*MATERIAL PROVIDED*
....

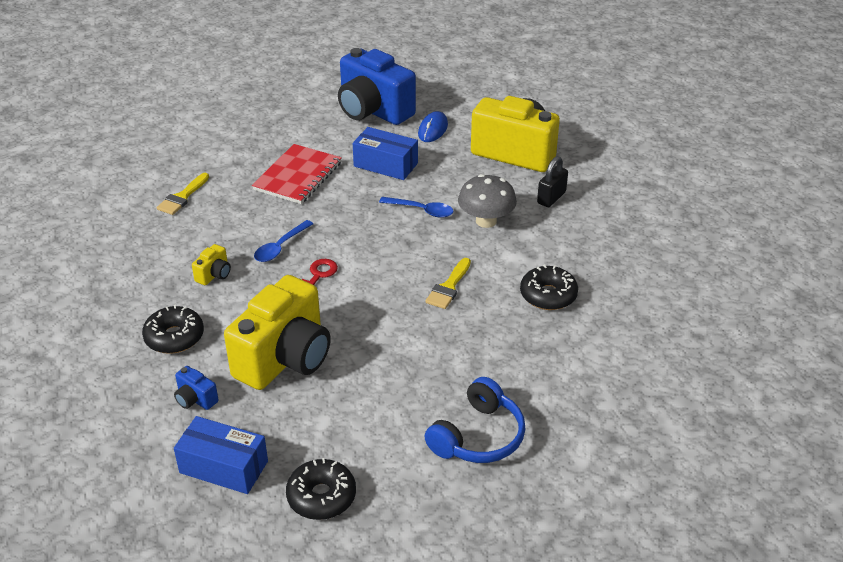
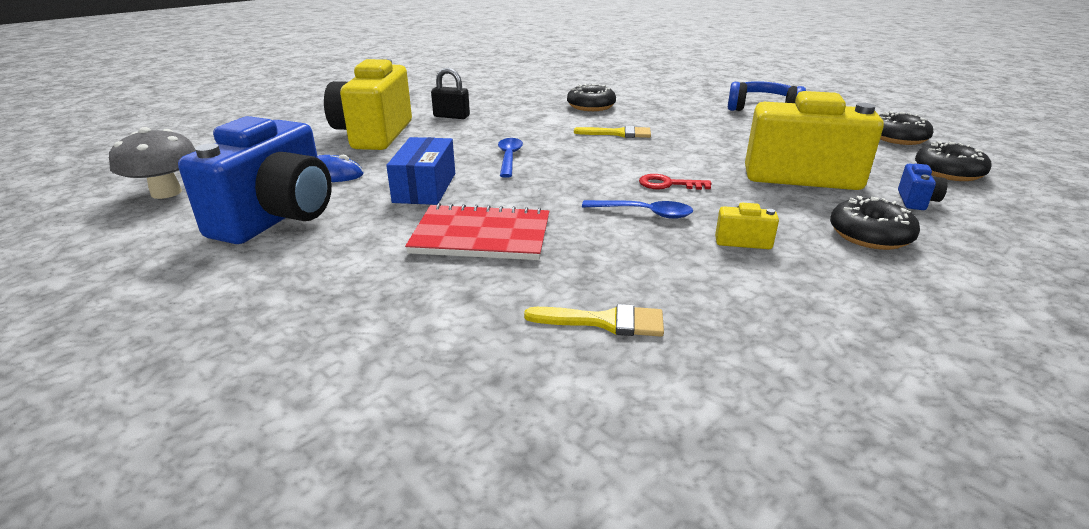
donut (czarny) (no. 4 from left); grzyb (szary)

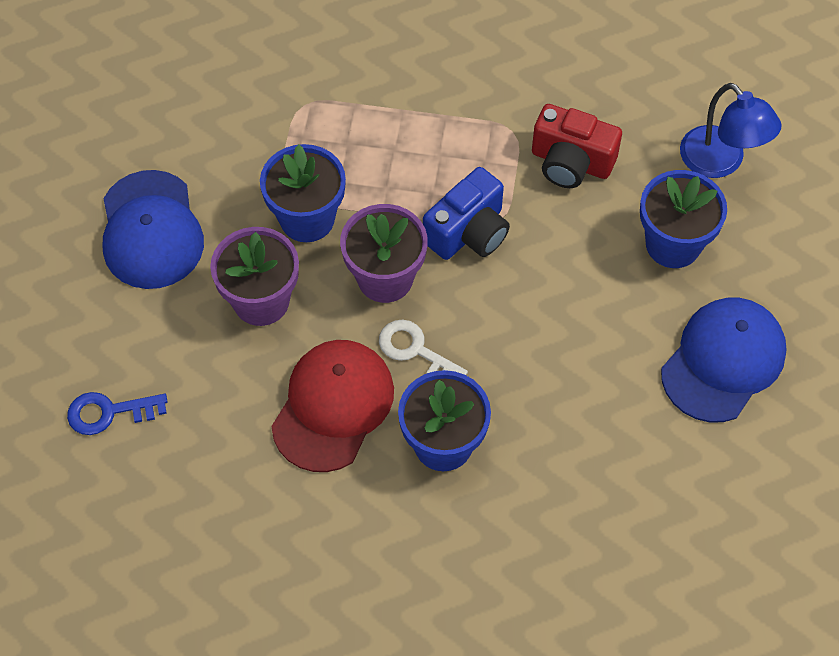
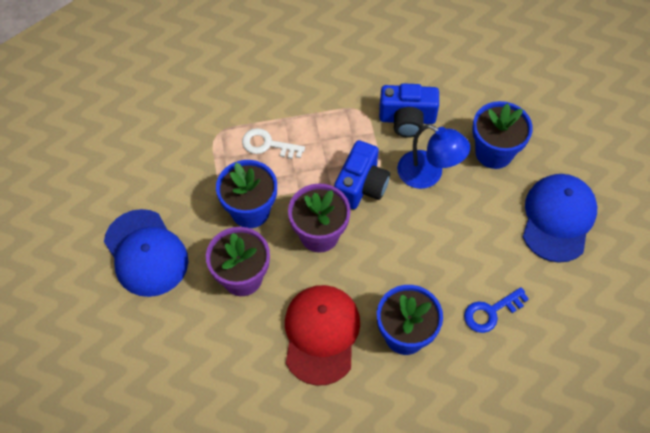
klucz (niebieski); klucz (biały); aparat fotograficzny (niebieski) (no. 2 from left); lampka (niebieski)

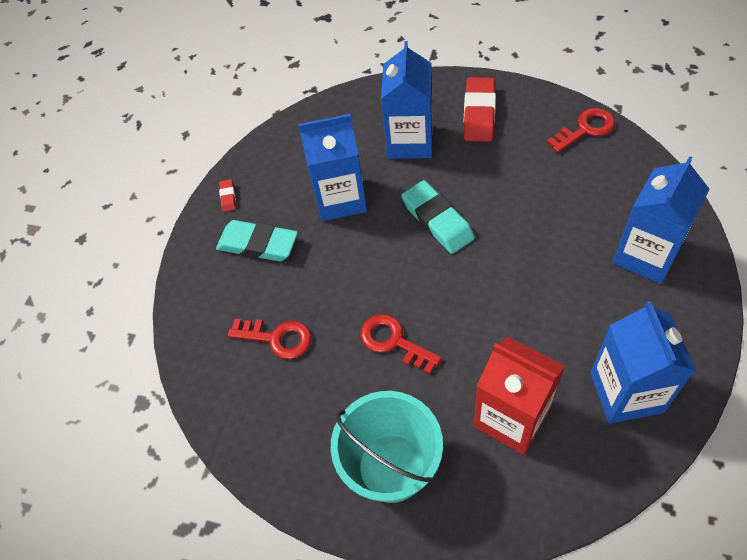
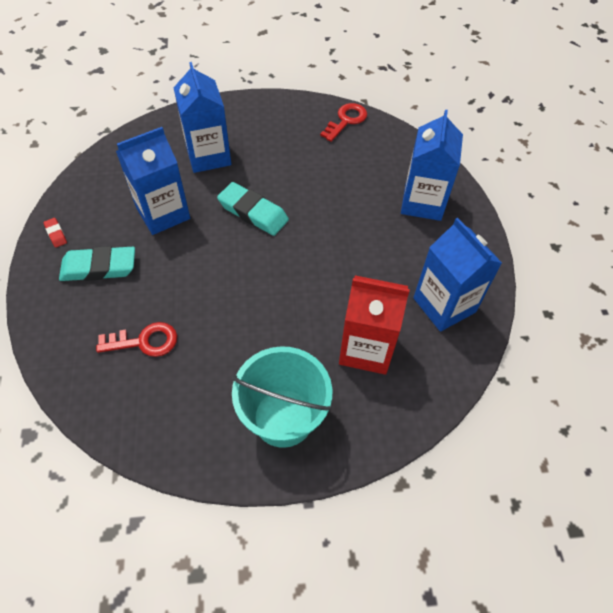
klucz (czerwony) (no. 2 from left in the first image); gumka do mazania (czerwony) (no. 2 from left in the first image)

....

*YOUR GOAL*
Copy every line above in which the string "klucz" shows up.

*FINISHED TASK*
klucz (niebieski); klucz (biały); aparat fotograficzny (niebieski) (no. 2 from left); lampka (niebieski)
klucz (czerwony) (no. 2 from left in the first image); gumka do mazania (czerwony) (no. 2 from left in the first image)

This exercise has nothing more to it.